- [Assignment]:
For this exercise, the lines from the one with "R9: none -> 3.9k (GND, N12)" through the final line of the data below are to be transcribed exactly, and pictures are to be skipped.

- [Data supplied]:
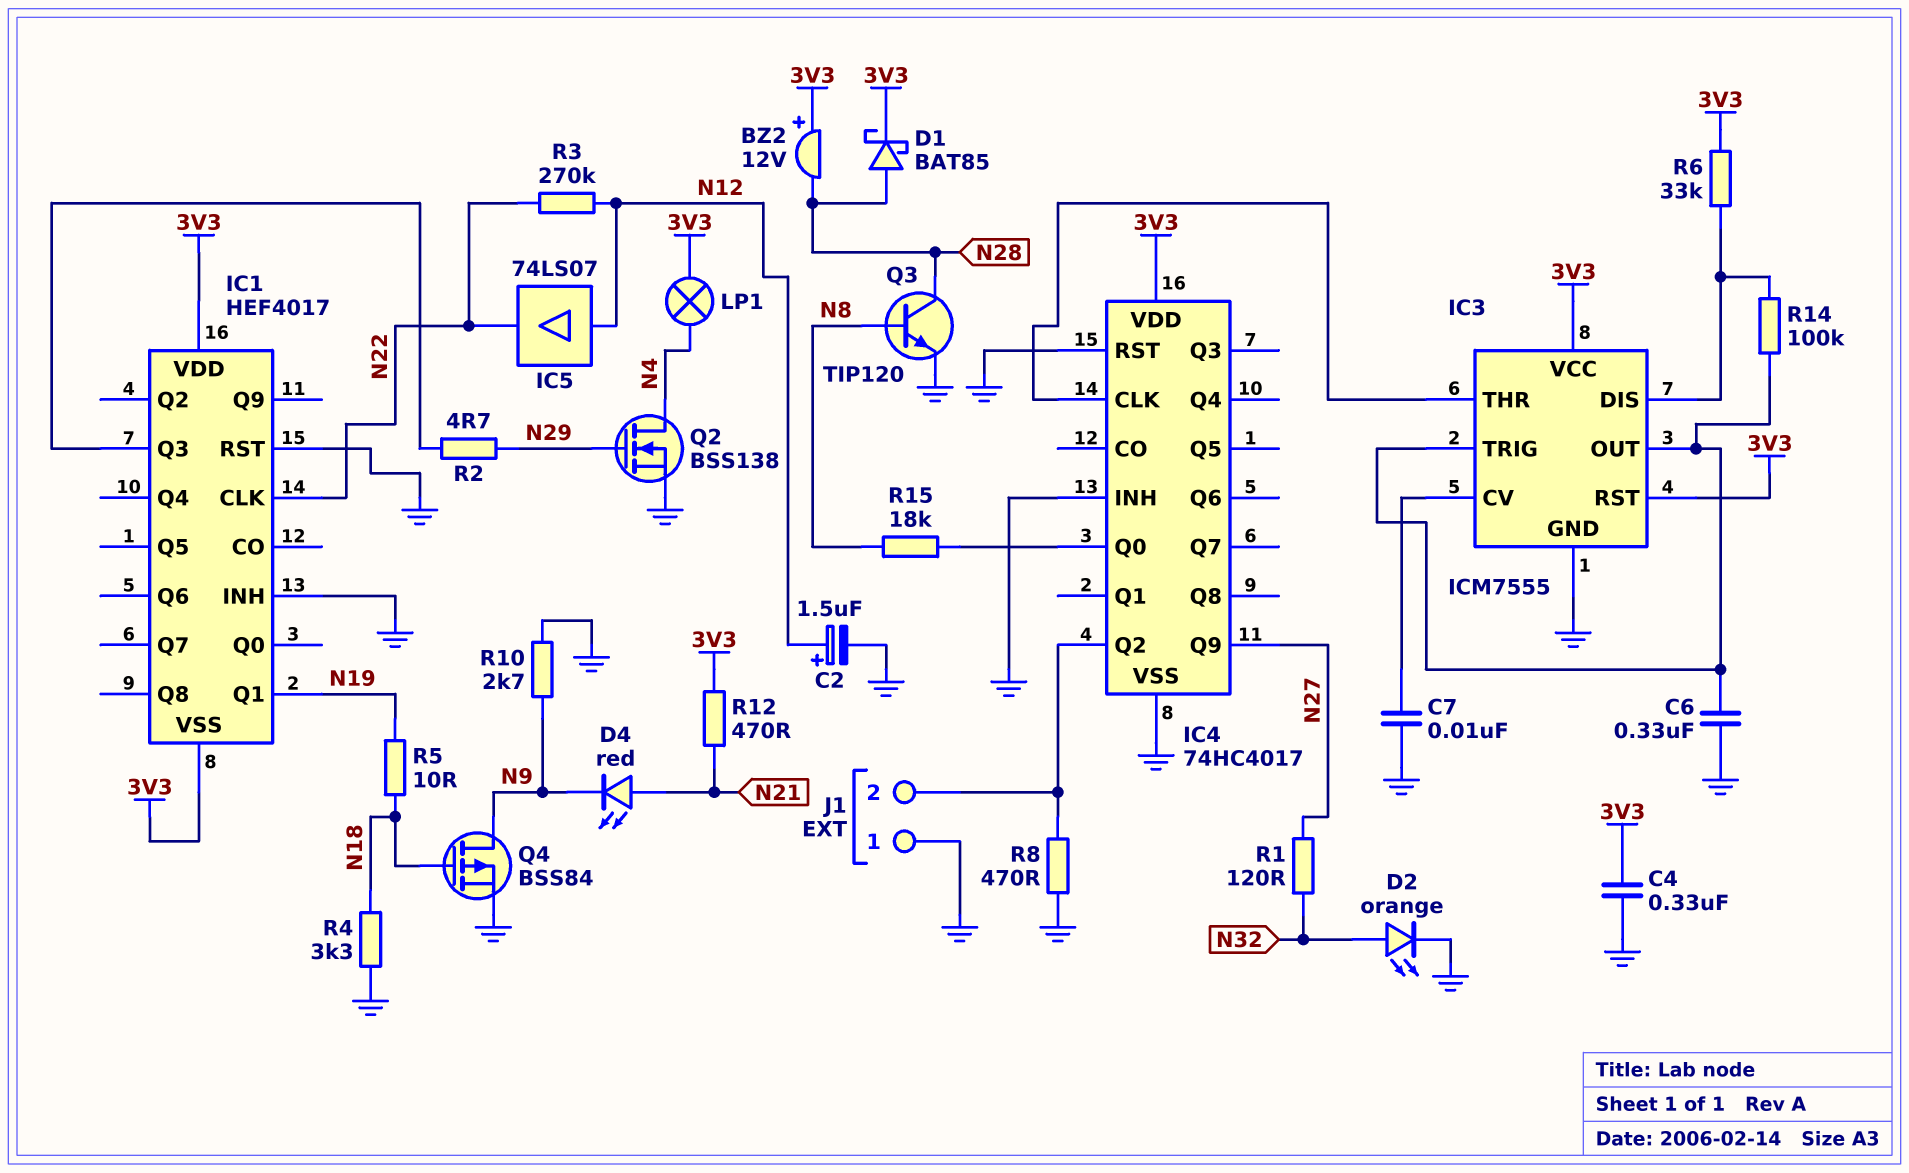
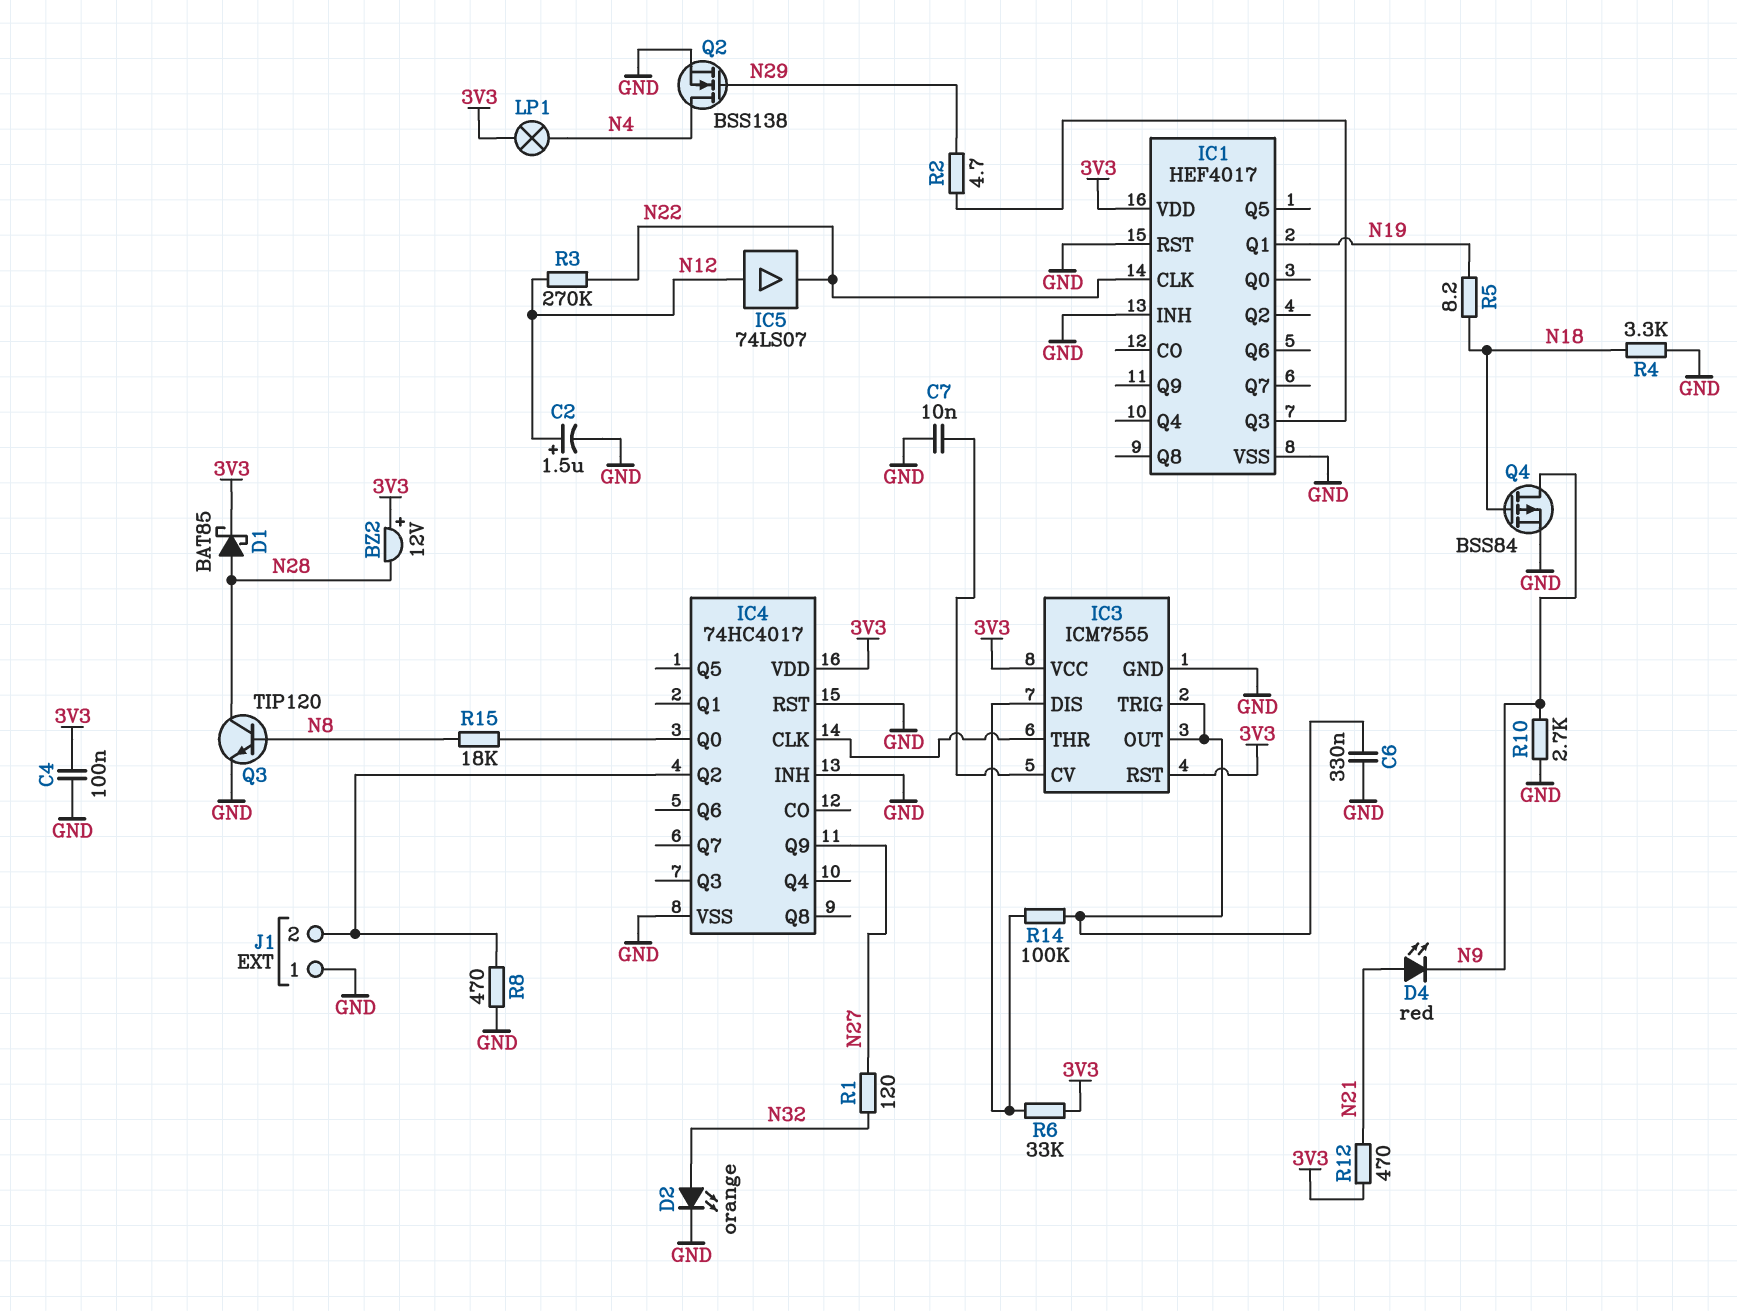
C4: 330nF (3V3, GND) -> 100nF (3V3, GND)
IC1 pin VSS: 3V3 -> GND
R5: 10 (N18, N19) -> 8.2 (N18, N19)

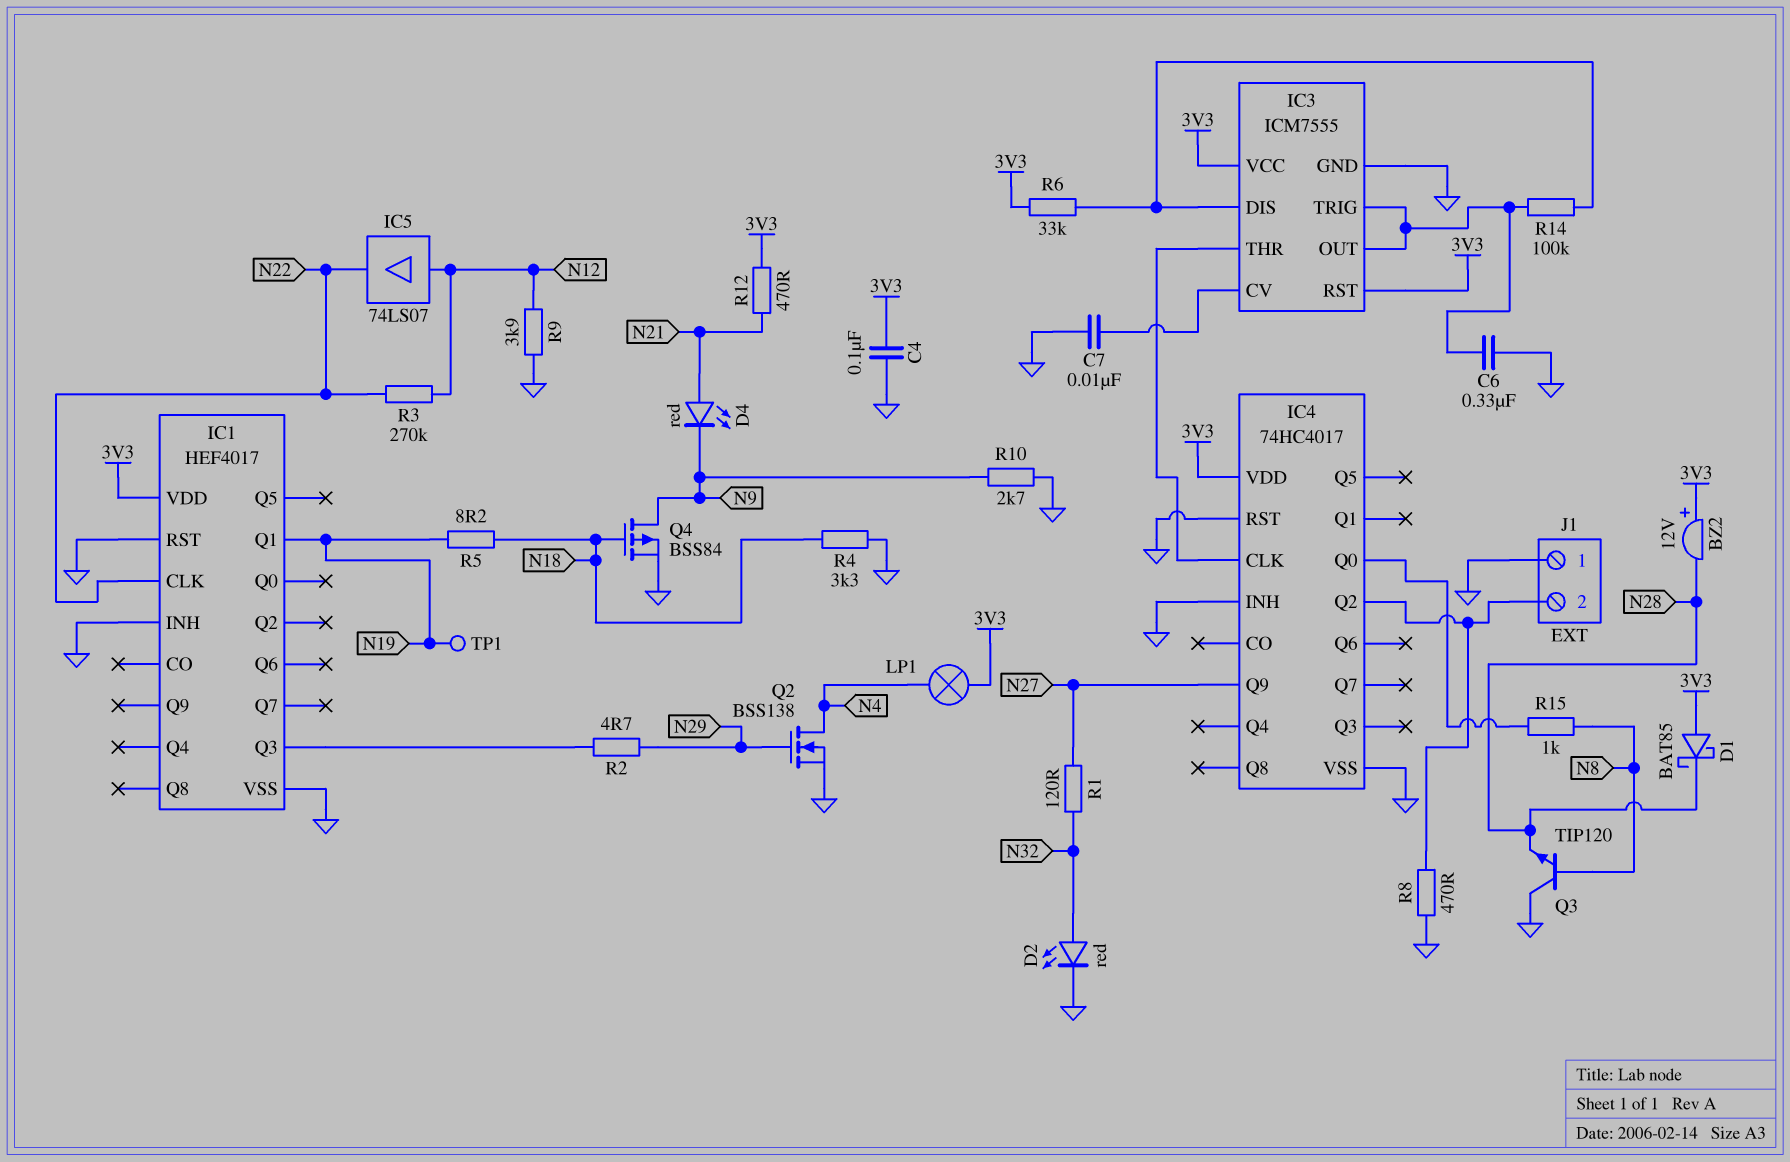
C2: 1.5uF (plus N12, minus GND) -> none
D1: schottky BAT85 (A N28, K 3V3) -> schottky BAT85 (A 3V3, K N28)
D2: LED orange (A N32, K GND) -> LED red (A N32, K GND)
Q3: NPN TIP120 (B N8, C N28, E GND) -> NPN TIP120 (B N8, C GND, E N28)
R9: none -> 3.9k (GND, N12)
R15: 18k (IC4/Q0, N8) -> 1k (IC4/Q0, N8)
TP1: none -> test point (N19)

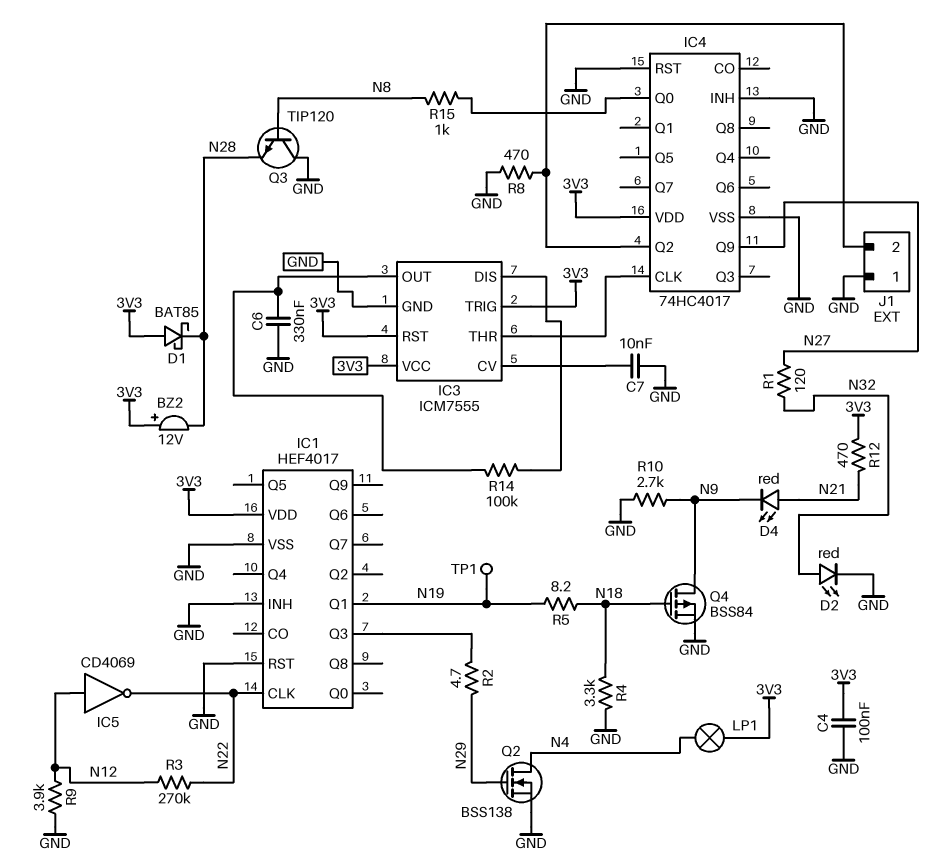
IC3 pin TRIG: IC3/OUT -> 3V3
IC5: buffer 74LS07 (in N12, out N22) -> NOT CD4069 (in N12, out N22)
R6: 33k (3V3, IC3/DIS) -> none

- [Written response]:
R9: none -> 3.9k (GND, N12)
R15: 18k (IC4/Q0, N8) -> 1k (IC4/Q0, N8)
TP1: none -> test point (N19)

IC3 pin TRIG: IC3/OUT -> 3V3
IC5: buffer 74LS07 (in N12, out N22) -> NOT CD4069 (in N12, out N22)
R6: 33k (3V3, IC3/DIS) -> none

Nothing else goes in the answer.